_SOURCE DATA_:
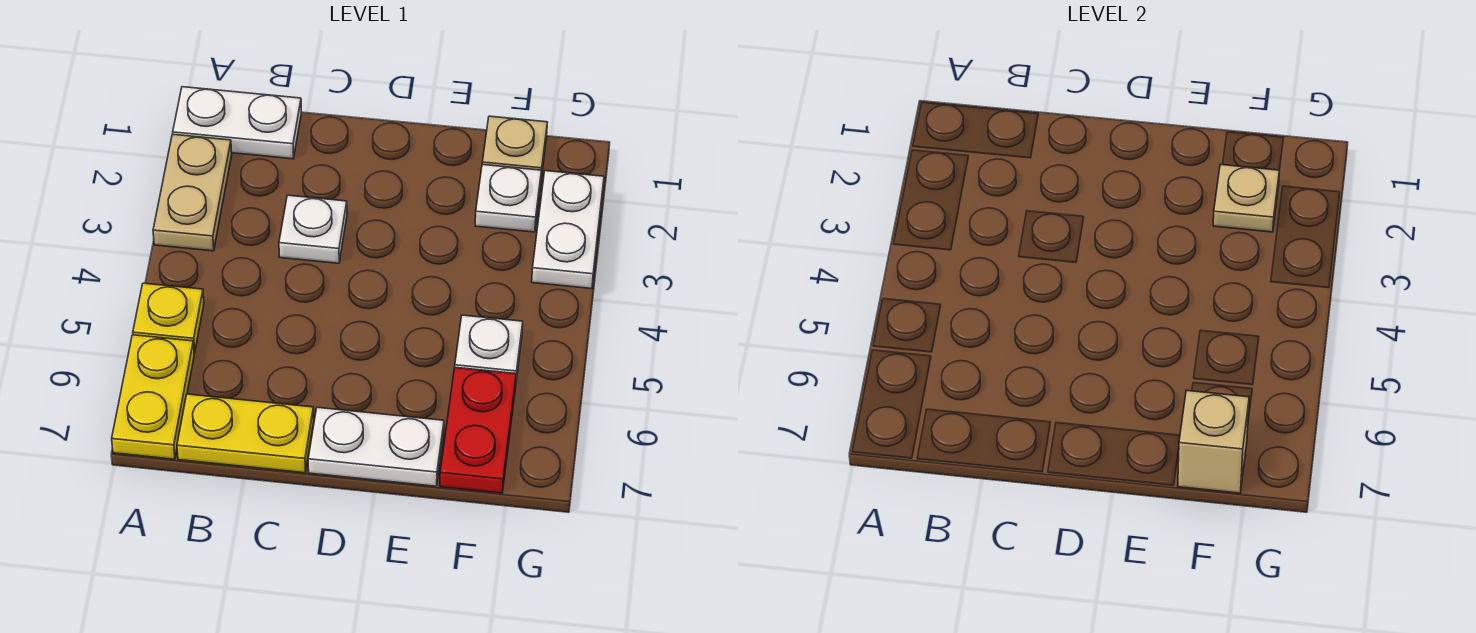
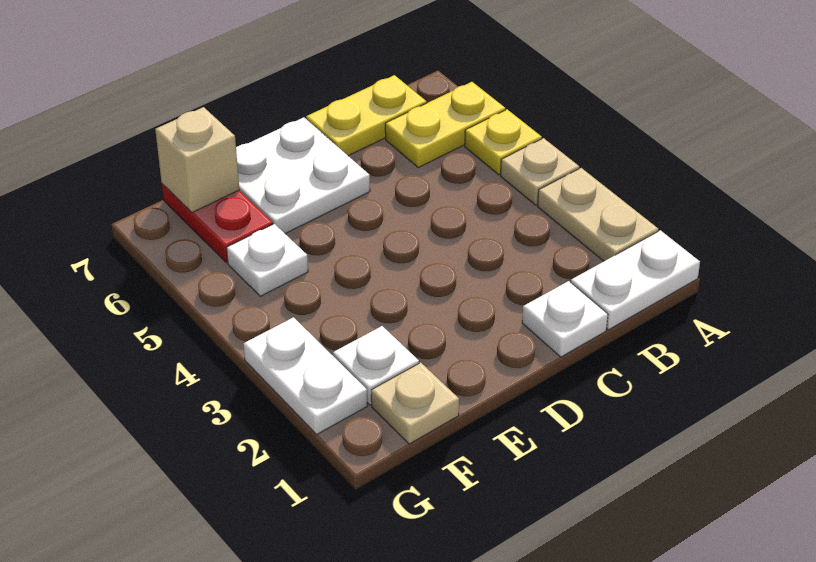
yellow plate A6:A7 level 1 -> yellow plate A6:B6 level 1
white plate C3 level 1 -> white plate C1 level 1
white plate D7:E7 level 1 -> white plate D6:E7 level 1
tan plate F2 level 2 -> tan plate A4 level 1

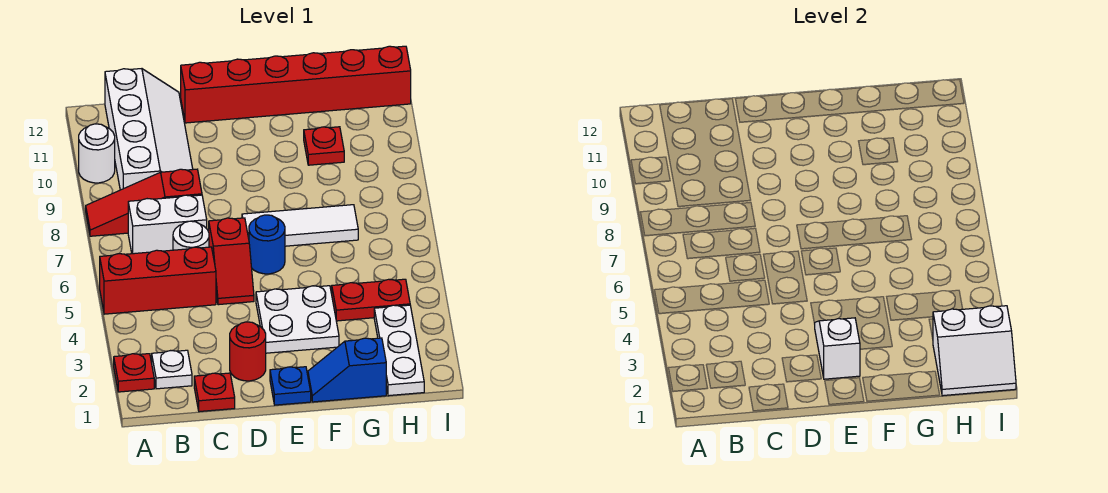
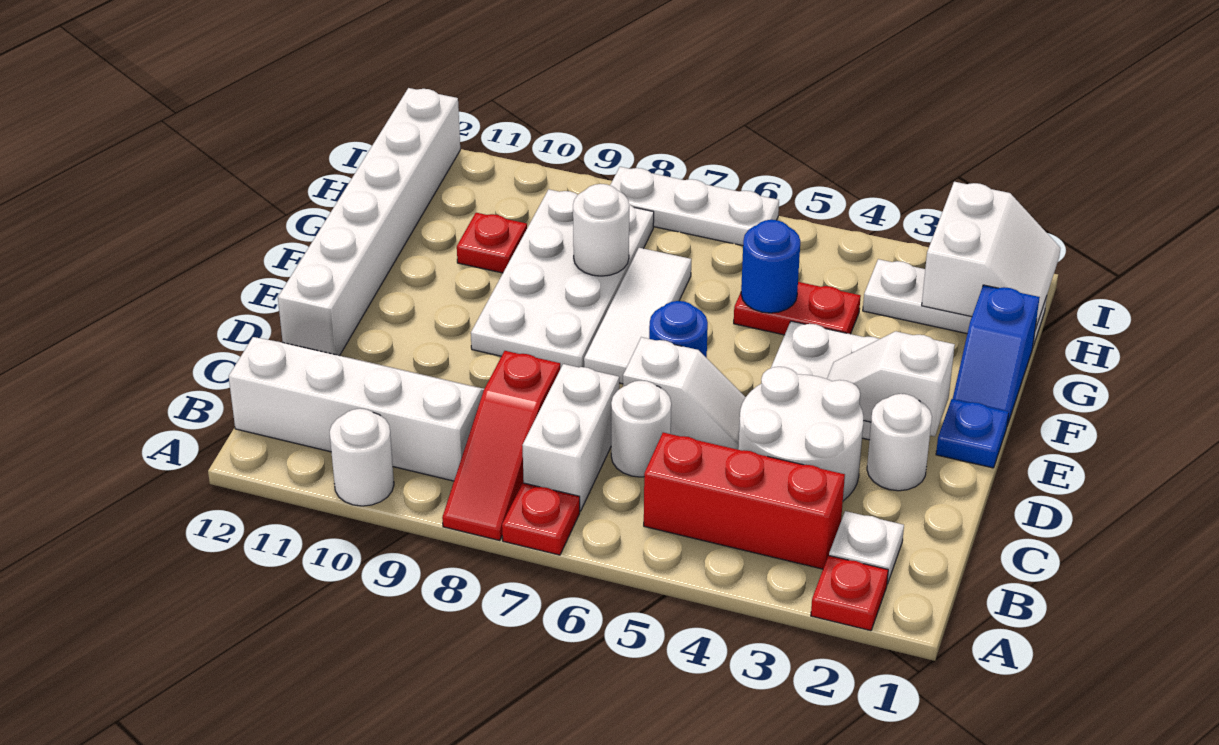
red brick A5:C5 level 1 -> red brick B3:B5 level 1
red plate C1 level 1 -> red plate A7 level 1
none -> white round brick C3:D4 level 1
red round brick D2 level 1 -> white round brick D2 level 1
red slope D5:D6 level 1 top 6 -> white slope D5:D6 level 1 top 6
red brick D12:I12 level 1 -> white brick D12:I12 level 1
none -> white plate E8:H9 level 1
red plate G4:H4 level 1 -> red plate G4:G5 level 1
none -> blue round brick G5 level 2
none -> white round brick G8 level 2
none -> white plate I6:I8 level 1

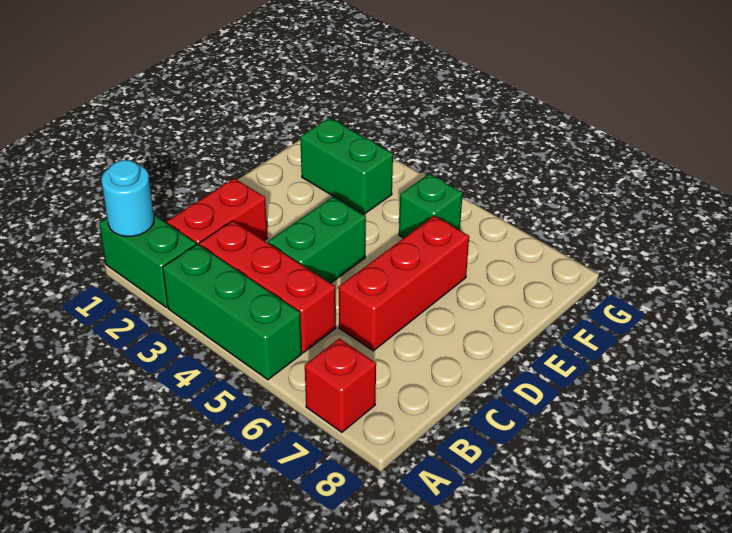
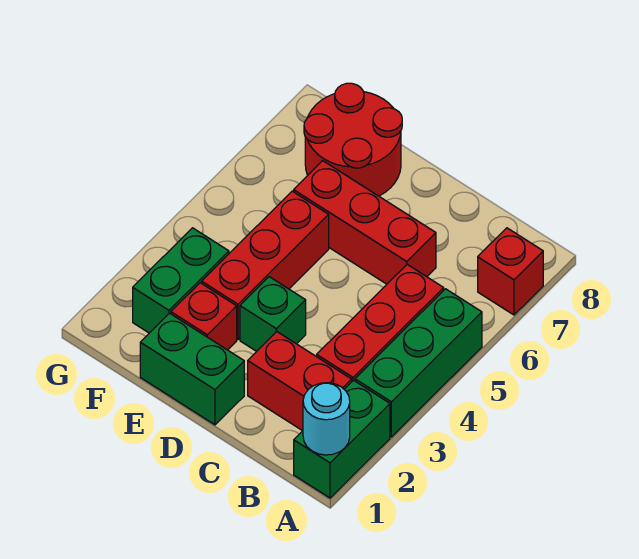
green brick C4:D4 level 1 -> green brick D1:E1 level 1
none -> red brick E2 level 1
none -> red brick E3:E5 level 1
none -> red round brick E7:F8 level 1
green brick F5 level 1 -> green brick D3 level 1

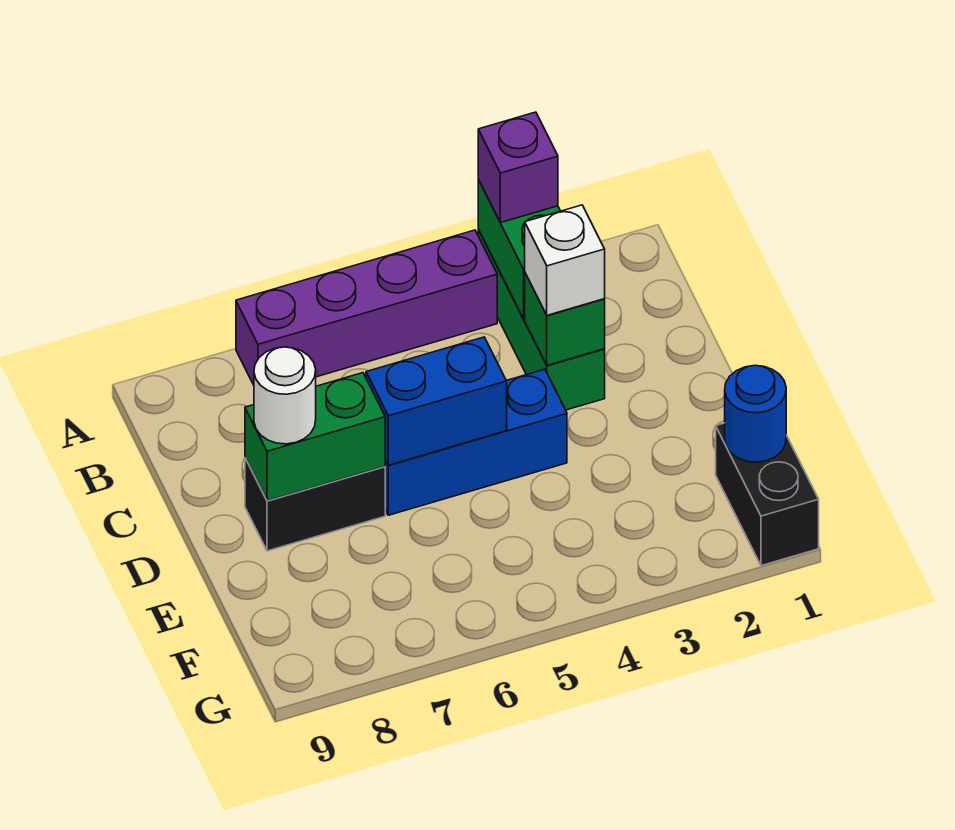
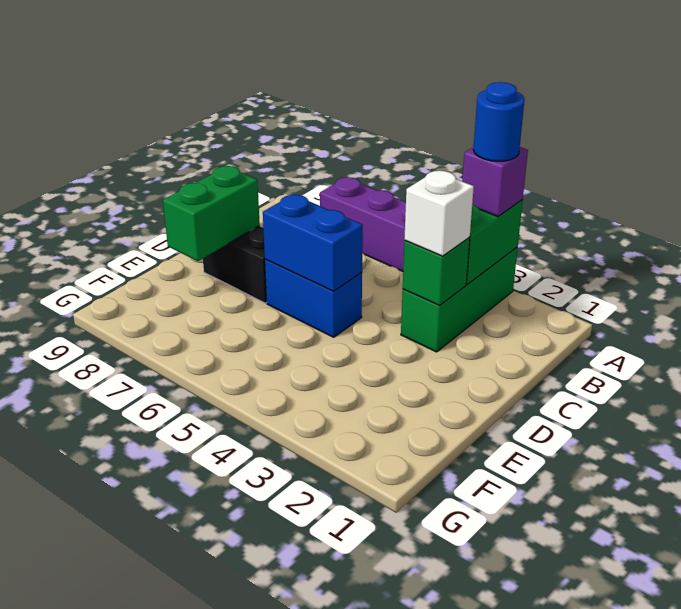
blue brick D4:D6 level 1 -> blue brick D5:D6 level 1
green brick D7:D8 level 2 -> green brick D8:E8 level 2
white round brick D8 level 3 -> none
black brick F1:G1 level 1 -> none
blue round brick F1 level 2 -> blue round brick A3 level 4

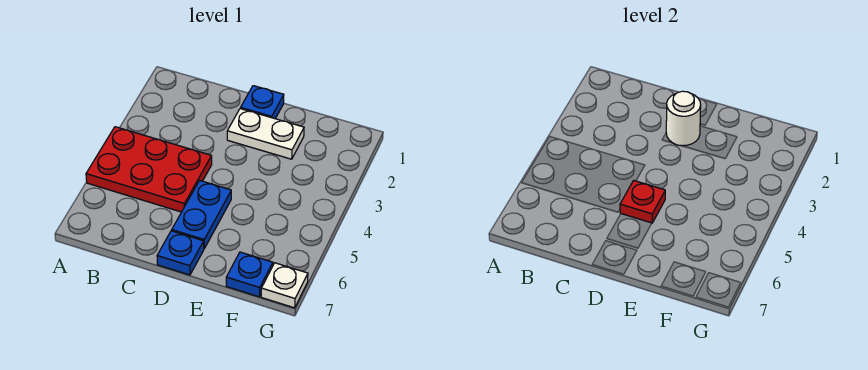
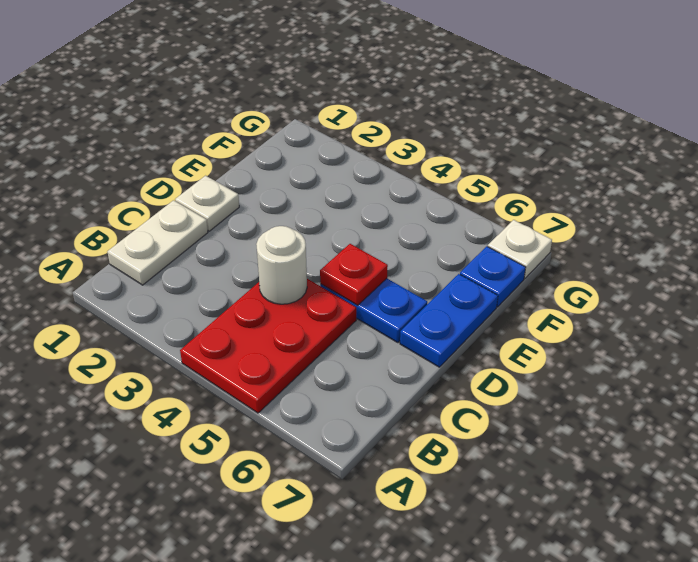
blue plate D1 level 1 -> white plate D1 level 1
white plate D2:E2 level 1 -> white plate B1:C1 level 1
white round brick D2 level 2 -> white round brick C4 level 2
blue plate D7 level 1 -> blue plate D7:E7 level 1

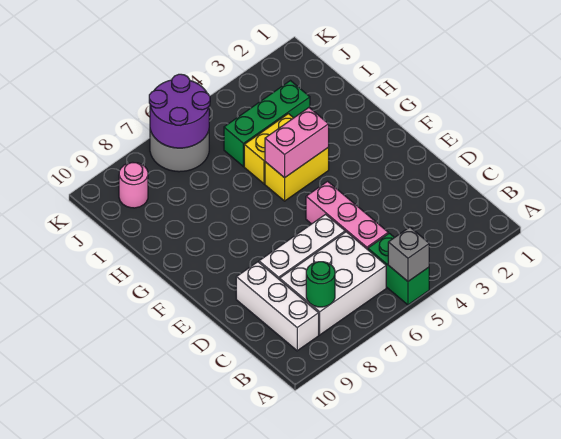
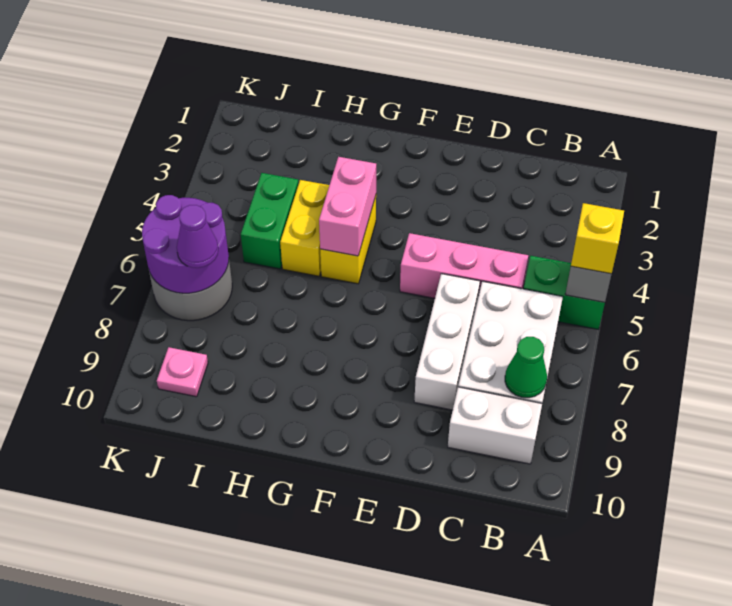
none -> yellow brick A5 level 3
green round brick B8 level 2 -> green cone B8 level 2
white brick B9:D9 level 1 -> white brick B9:C9 level 1
green brick I3:I5 level 1 -> green brick I4:I5 level 1
none -> purple cone J7 level 3
pink round brick J9 level 1 -> pink plate J9 level 1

_WORK REQUIRED_: Before writing out the material above, please remove its pictures; everything else stays exact.

_YOUR SOLUTION_:
yellow plate A6:A7 level 1 -> yellow plate A6:B6 level 1
white plate C3 level 1 -> white plate C1 level 1
white plate D7:E7 level 1 -> white plate D6:E7 level 1
tan plate F2 level 2 -> tan plate A4 level 1

red brick A5:C5 level 1 -> red brick B3:B5 level 1
red plate C1 level 1 -> red plate A7 level 1
none -> white round brick C3:D4 level 1
red round brick D2 level 1 -> white round brick D2 level 1
red slope D5:D6 level 1 top 6 -> white slope D5:D6 level 1 top 6
red brick D12:I12 level 1 -> white brick D12:I12 level 1
none -> white plate E8:H9 level 1
red plate G4:H4 level 1 -> red plate G4:G5 level 1
none -> blue round brick G5 level 2
none -> white round brick G8 level 2
none -> white plate I6:I8 level 1

green brick C4:D4 level 1 -> green brick D1:E1 level 1
none -> red brick E2 level 1
none -> red brick E3:E5 level 1
none -> red round brick E7:F8 level 1
green brick F5 level 1 -> green brick D3 level 1

blue brick D4:D6 level 1 -> blue brick D5:D6 level 1
green brick D7:D8 level 2 -> green brick D8:E8 level 2
white round brick D8 level 3 -> none
black brick F1:G1 level 1 -> none
blue round brick F1 level 2 -> blue round brick A3 level 4

blue plate D1 level 1 -> white plate D1 level 1
white plate D2:E2 level 1 -> white plate B1:C1 level 1
white round brick D2 level 2 -> white round brick C4 level 2
blue plate D7 level 1 -> blue plate D7:E7 level 1

none -> yellow brick A5 level 3
green round brick B8 level 2 -> green cone B8 level 2
white brick B9:D9 level 1 -> white brick B9:C9 level 1
green brick I3:I5 level 1 -> green brick I4:I5 level 1
none -> purple cone J7 level 3
pink round brick J9 level 1 -> pink plate J9 level 1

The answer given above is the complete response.